From the data below, rewrite the lines running from the line containing "The white matte sweater at center is" through the line containing "Does point (304, 134)", both included, as a JSON list of strings with one string per line and blank lines omitted. Leave the pictures out of the answer.

* _Collected data entries_:
####################

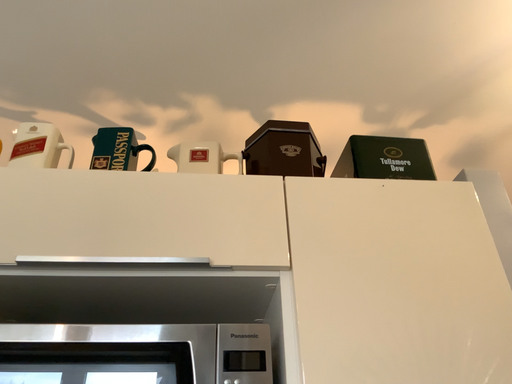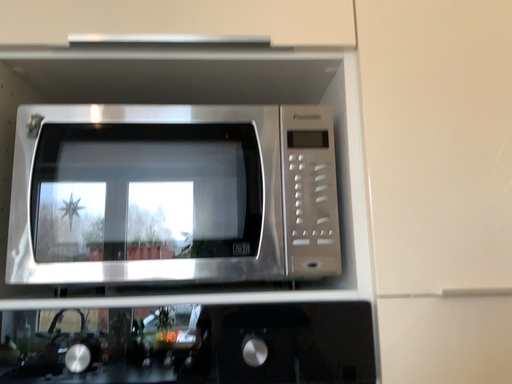
Question: How did the camera likely rotate when shooting the video?

Choices:
 (A) rotated upward
 (B) rotated downward

Answer: (B)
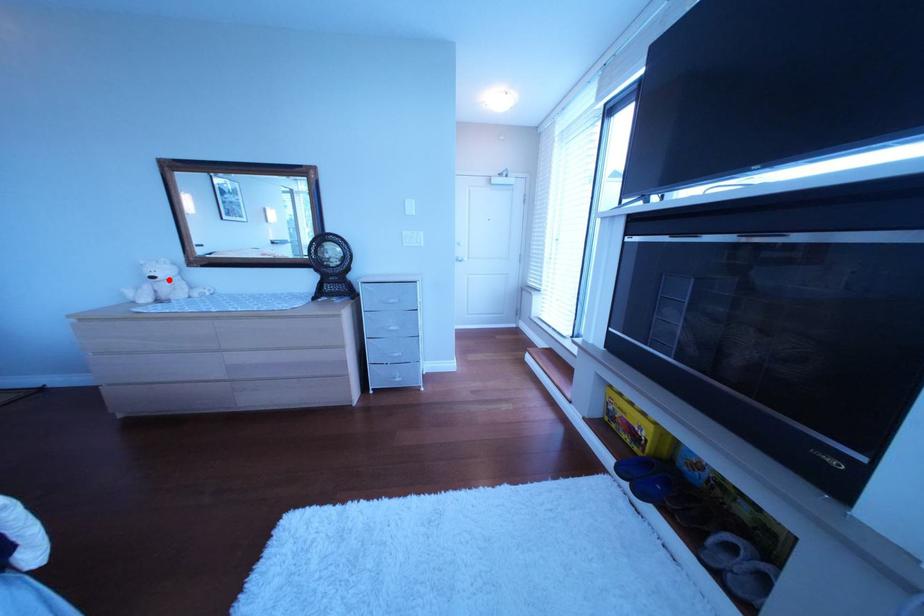
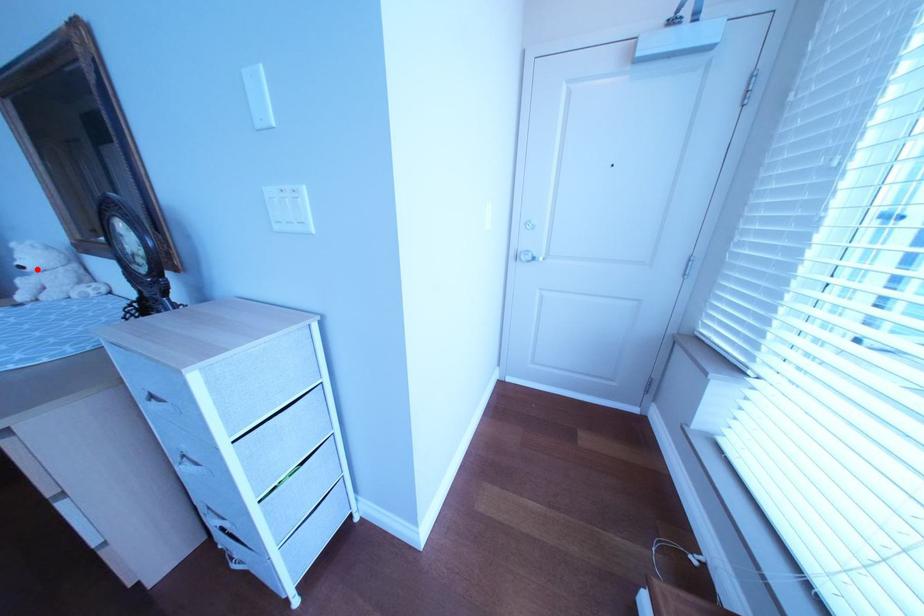
I am providing you with two images of the same scene from different viewpoints. A red point is marked on the first image and another point is marked on the second image. Does the point marked in image1 correspond to the same location as the one in image2?

Yes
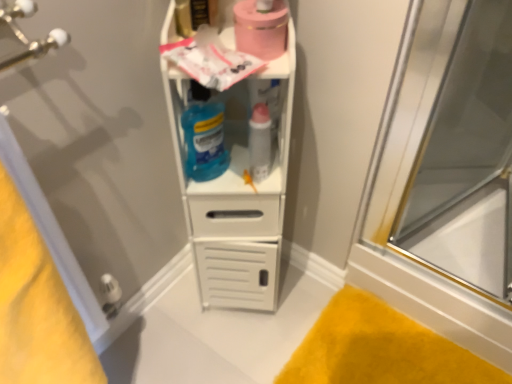
Where is `transparent glass screen door at left`? transparent glass screen door at left is located at coordinates (98, 155).

Where is `yellow plush bath mat at lower right`? This screenshot has height=384, width=512. yellow plush bath mat at lower right is located at coordinates (379, 348).

This screenshot has width=512, height=384. I want to click on transparent glass door at right, so point(467,161).

What do you see at coordinates (467, 161) in the screenshot?
I see `transparent glass door at right` at bounding box center [467, 161].

You are a GUI agent. You are given a task and a screenshot of the screen. Output one action in this format:
    pyautogui.click(x=<x>, y=<y>)
    Task: Click on the translucent blue liquid at center
    The height and width of the screenshot is (384, 512).
    Given the screenshot: What is the action you would take?
    pyautogui.click(x=204, y=136)

Find the location of a particular element. yellow fabric towel at lower left is located at coordinates (37, 306).

From the image's perspective, is yellow fabric towel at lower left above or below pink matte toilet paper at upper center?

From the image's perspective, yellow fabric towel at lower left appears below pink matte toilet paper at upper center.

Do you think yellow fabric towel at lower left is within pink matte toilet paper at upper center, or outside of it?

The correct answer is: outside.

Is yellow fabric towel at lower left facing towards pink matte toilet paper at upper center?

No, yellow fabric towel at lower left does not turn towards pink matte toilet paper at upper center.

Image resolution: width=512 pixels, height=384 pixels. What are the coordinates of `glass door in front of the pink matte toilet paper at upper center` in the screenshot? It's located at (467, 161).

Considering the sizes of transparent glass door at right and pink matte toilet paper at upper center in the image, is transparent glass door at right taller or shorter than pink matte toilet paper at upper center?

Clearly, transparent glass door at right is taller compared to pink matte toilet paper at upper center.

Are transparent glass door at right and pink matte toilet paper at upper center far apart?

Actually, transparent glass door at right and pink matte toilet paper at upper center are a little close together.

How many degrees apart are the facing directions of transparent glass door at right and pink matte toilet paper at upper center?

The angular difference between transparent glass door at right and pink matte toilet paper at upper center is 56.9 degrees.

The height and width of the screenshot is (384, 512). I want to click on bath mat that appears behind the white plastic shelf at center, so click(379, 348).

Based on the photo, can we say yellow plush bath mat at lower right lies outside white plastic shelf at center?

Yes, yellow plush bath mat at lower right is not within white plastic shelf at center.

In the scene shown: Relative to white plastic shelf at center, is yellow plush bath mat at lower right in front or behind?

Visually, yellow plush bath mat at lower right is located behind white plastic shelf at center.

What are the coordinates of `beach towel below the matte plastic lipstick at center (from the image's perspective)` in the screenshot? It's located at (37, 306).

Can you confirm if matte plastic lipstick at center is taller than yellow fabric towel at lower left?

In fact, matte plastic lipstick at center may be shorter than yellow fabric towel at lower left.

From a real-world perspective, who is located higher, matte plastic lipstick at center or yellow fabric towel at lower left?

matte plastic lipstick at center.

Considering the relative sizes of matte plastic lipstick at center and yellow fabric towel at lower left in the image provided, is matte plastic lipstick at center smaller than yellow fabric towel at lower left?

Correct, matte plastic lipstick at center occupies less space than yellow fabric towel at lower left.

From their relative heights in the image, would you say yellow fabric towel at lower left is taller or shorter than white plastic shelf at center?

Considering their sizes, yellow fabric towel at lower left has less height than white plastic shelf at center.

Is yellow fabric towel at lower left facing towards white plastic shelf at center?

No, yellow fabric towel at lower left does not turn towards white plastic shelf at center.

Which is correct: yellow fabric towel at lower left is inside white plastic shelf at center, or outside of it?

yellow fabric towel at lower left cannot be found inside white plastic shelf at center.

What's the angular difference between yellow fabric towel at lower left and transparent glass door at right's facing directions?

They differ by 110 degrees in their facing directions.

Is yellow fabric towel at lower left not near transparent glass door at right?

yellow fabric towel at lower left is far away from transparent glass door at right.

From a real-world perspective, which object stands above the other?

In real-world perspective, transparent glass door at right is above.

Can you confirm if yellow fabric towel at lower left is wider than transparent glass door at right?

In fact, yellow fabric towel at lower left might be narrower than transparent glass door at right.

Is yellow plush bath mat at lower right inside or outside of transparent glass door at right?

The correct answer is: outside.

At what (x,y) coordinates should I click in order to perform the action: click on glass door that is in front of the yellow plush bath mat at lower right. Please return your answer as a coordinate pair (x, y). The height and width of the screenshot is (384, 512). Looking at the image, I should click on (467, 161).

Does yellow plush bath mat at lower right have a lesser height compared to transparent glass door at right?

Correct, yellow plush bath mat at lower right is not as tall as transparent glass door at right.

From the image's perspective, who appears lower, yellow plush bath mat at lower right or transparent glass door at right?

yellow plush bath mat at lower right appears lower in the image.

Identify the location of beach towel on the left of pink matte toilet paper at upper center. The image size is (512, 384). (37, 306).

Identify the location of glass door below the pink matte toilet paper at upper center (from the image's perspective). (467, 161).

Based on their spatial positions, is pink matte toilet paper at upper center or yellow plush bath mat at lower right further from white plastic shelf at center?

Among the two, yellow plush bath mat at lower right is located further to white plastic shelf at center.

From the image, which object appears to be nearer to transparent glass door at right, yellow plush bath mat at lower right or matte plastic lipstick at center?

Based on the image, yellow plush bath mat at lower right appears to be nearer to transparent glass door at right.

Based on the photo, when comparing their distances from transparent glass screen door at left, does white plastic shelf at center or translucent blue liquid at center seem closer?

white plastic shelf at center.

Which object lies nearer to the anchor point white plastic shelf at center, transparent glass door at right or transparent glass screen door at left?

transparent glass screen door at left is positioned closer to the anchor white plastic shelf at center.

Based on their spatial positions, is matte plastic lipstick at center or transparent glass door at right further from transparent glass screen door at left?

transparent glass door at right is positioned further to the anchor transparent glass screen door at left.

From the image, which object appears to be nearer to yellow fabric towel at lower left, matte plastic lipstick at center or yellow plush bath mat at lower right?

matte plastic lipstick at center is positioned closer to the anchor yellow fabric towel at lower left.

Based on their spatial positions, is white plastic shelf at center or transparent glass door at right closer to transparent glass screen door at left?

white plastic shelf at center lies closer to transparent glass screen door at left than the other object.

Looking at this image, estimate the real-world distances between objects in this image. Which object is further from matte plastic lipstick at center, transparent glass screen door at left or transparent glass door at right?

Based on the image, transparent glass door at right appears to be further to matte plastic lipstick at center.

The image size is (512, 384). I want to click on screen door between yellow fabric towel at lower left and yellow plush bath mat at lower right in the horizontal direction, so click(98, 155).

The width and height of the screenshot is (512, 384). I want to click on shelf between yellow fabric towel at lower left and matte plastic lipstick at center in the front-back direction, so click(x=238, y=188).

You are a GUI agent. You are given a task and a screenshot of the screen. Output one action in this format:
    pyautogui.click(x=<x>, y=<y>)
    Task: Click on the cleaning product between yellow fabric towel at lower left and yellow plush bath mat at lower right in the horizontal direction
    
    Given the screenshot: What is the action you would take?
    pyautogui.click(x=204, y=136)

Where is `cleaning product between transparent glass screen door at left and transparent glass door at right`? cleaning product between transparent glass screen door at left and transparent glass door at right is located at coordinates (204, 136).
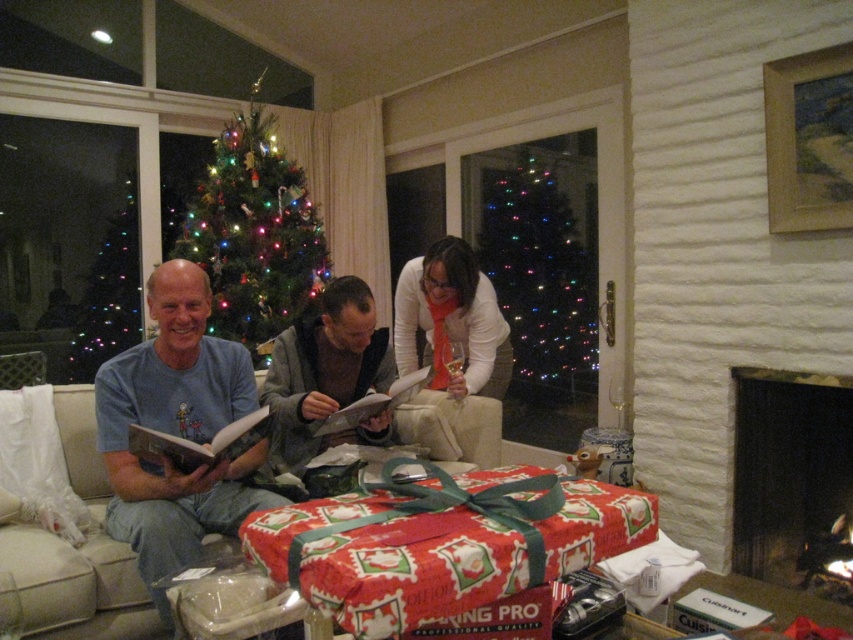
You are a guest at a Christmas party and see the white matte sweater at center and the green glittering christmas tree at upper left. Which object is positioned to the right of the other?

The white matte sweater at center is to the right of the green glittering christmas tree at upper left.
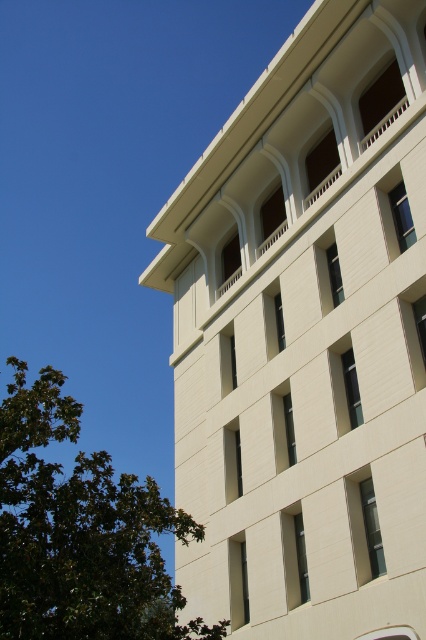
Who is positioned more to the left, white smooth building at upper center or green leafy tree at lower left?

green leafy tree at lower left is more to the left.

Identify the location of white smooth building at upper center. (307, 336).

Does point (304, 134) come closer to viewer compared to point (2, 436)?

No.

Where is `white smooth building at upper center`? The height and width of the screenshot is (640, 426). white smooth building at upper center is located at coordinates (307, 336).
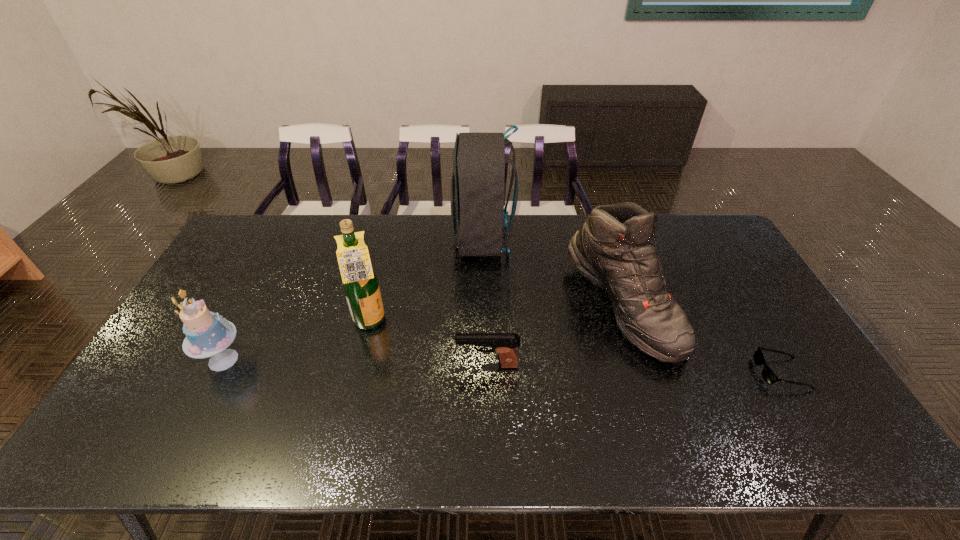
The width and height of the screenshot is (960, 540). In order to click on backpack positioned at the far edge in this screenshot , I will do `click(478, 180)`.

Locate an element on the screen. The image size is (960, 540). ski boot located in the far edge section of the desktop is located at coordinates (614, 249).

Where is `object at the left edge`? object at the left edge is located at coordinates (207, 334).

Where is `object located in the right edge section of the desktop`? The height and width of the screenshot is (540, 960). object located in the right edge section of the desktop is located at coordinates (768, 375).

In the image, there is a desktop. Where is `vacant area at the far edge`? The image size is (960, 540). vacant area at the far edge is located at coordinates 345,217.

In the image, there is a desktop. Find the location of `vacant space at the near edge`. vacant space at the near edge is located at coordinates (420, 436).

In the image, there is a desktop. At what (x,y) coordinates should I click in order to perform the action: click on vacant space at the left edge. Please return your answer as a coordinate pair (x, y). The width and height of the screenshot is (960, 540). Looking at the image, I should click on (247, 286).

This screenshot has width=960, height=540. I want to click on vacant space at the right edge, so click(x=716, y=305).

Locate an element on the screen. The width and height of the screenshot is (960, 540). vacant area that lies between the second object from left to right and the pistol is located at coordinates (429, 344).

Where is `free space between the fifth object from left to right and the liquor`? This screenshot has height=540, width=960. free space between the fifth object from left to right and the liquor is located at coordinates (496, 314).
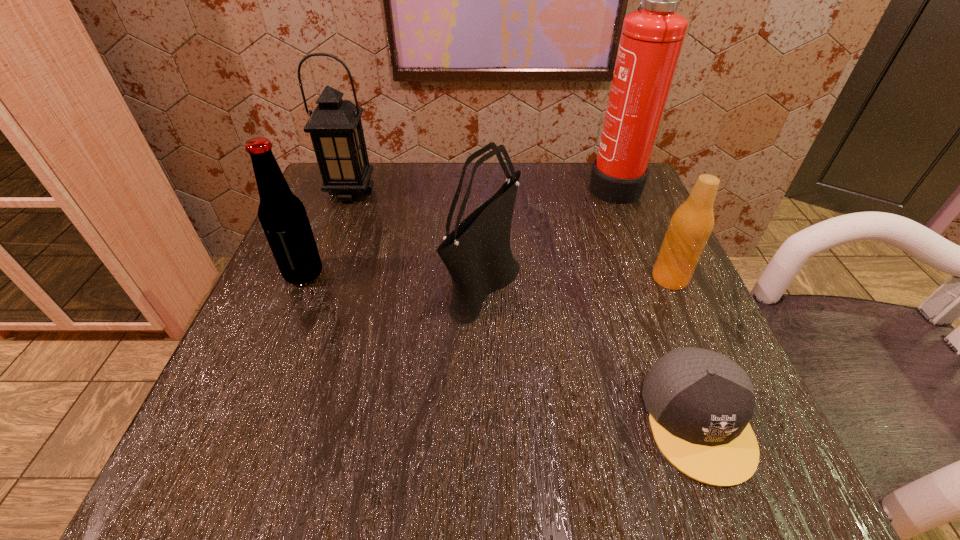
Where is `vacant region at the far left corner`? The height and width of the screenshot is (540, 960). vacant region at the far left corner is located at coordinates (327, 211).

In the image, there is a desktop. Where is `vacant space at the far right corner`? This screenshot has width=960, height=540. vacant space at the far right corner is located at coordinates (623, 217).

Identify the location of free space at the near right corner. Image resolution: width=960 pixels, height=540 pixels. (656, 461).

The width and height of the screenshot is (960, 540). I want to click on empty location between the tallest object and the cap, so pyautogui.click(x=656, y=302).

You are a GUI agent. You are given a task and a screenshot of the screen. Output one action in this format:
    pyautogui.click(x=<x>, y=<y>)
    Task: Click on the vacant space that is in between the shoulder bag and the fifth tallest object
    
    Given the screenshot: What is the action you would take?
    pyautogui.click(x=577, y=280)

This screenshot has width=960, height=540. Identify the location of vacant space that is in between the lantern and the right beer bottle. (511, 235).

What are the coordinates of `vacant space that's between the fire extinguisher and the fifth tallest object` in the screenshot? It's located at (x=641, y=231).

Image resolution: width=960 pixels, height=540 pixels. Find the location of `vacant space in between the shoulder bag and the fire extinguisher`. vacant space in between the shoulder bag and the fire extinguisher is located at coordinates (548, 233).

You are a GUI agent. You are given a task and a screenshot of the screen. Output one action in this format:
    pyautogui.click(x=<x>, y=<y>)
    Task: Click on the unoccupied area between the tallest object and the cap
    
    Given the screenshot: What is the action you would take?
    pyautogui.click(x=656, y=302)

Locate an element on the screen. This screenshot has width=960, height=540. the closest object to the tallest object is located at coordinates (691, 225).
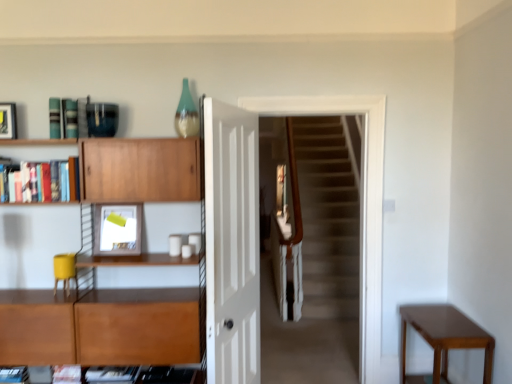
Question: Is point (488, 362) positioned closer to the camera than point (202, 329)?

Choices:
 (A) farther
 (B) closer

Answer: (B)

Question: From a real-world perspective, is mahogany wood table at lower right positioned above or below wooden cabinet at left, which is the second shelf in top-to-bottom order?

Choices:
 (A) above
 (B) below

Answer: (B)

Question: Estimate the real-world distances between objects in this image. Which object is farther from the mahogany wood table at lower right?

Choices:
 (A) carpeted stairs at center
 (B) wooden cabinet at left, the first shelf ordered from the bottom
 (C) wooden bookshelf at upper left, which is the 1th shelf in top-to-bottom order
 (D) matte white picture frame at upper left, marked as the first picture frame in a top-to-bottom arrangement
 (E) matte white picture frame at upper left, marked as the 1th picture frame in a bottom-to-top arrangement

Answer: (D)

Question: Which is nearer to the mahogany wood table at lower right?

Choices:
 (A) wooden cabinet at left, the first shelf ordered from the bottom
 (B) carpeted stairs at center
 (C) matte white picture frame at upper left, the second picture frame positioned from the left
 (D) matte white picture frame at upper left, marked as the first picture frame in a top-to-bottom arrangement
 (E) white glossy door at center

Answer: (B)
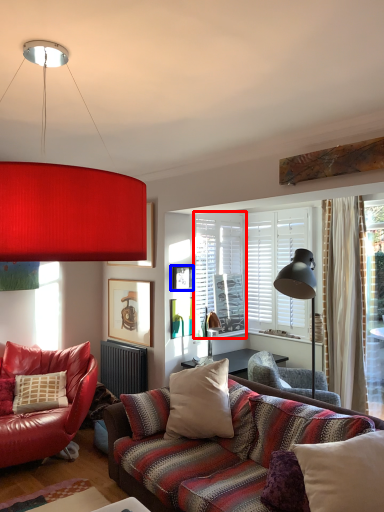
Question: Which object appears closest to the camera in this image, window screen (highlighted by a red box) or picture frame (highlighted by a blue box)?

Choices:
 (A) window screen
 (B) picture frame

Answer: (B)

####################

* _Exercise solution_:
[
  "The white matte sweater at center is to the right of the green glittering christmas tree at upper left.",
  "Who is positioned more to the left, white smooth building at upper center or green leafy tree at lower left?",
  "green leafy tree at lower left is more to the left.",
  "Identify the location of white smooth building at upper center. (307, 336).",
  "Does point (304, 134) come closer to viewer compared to point (2, 436)?"
]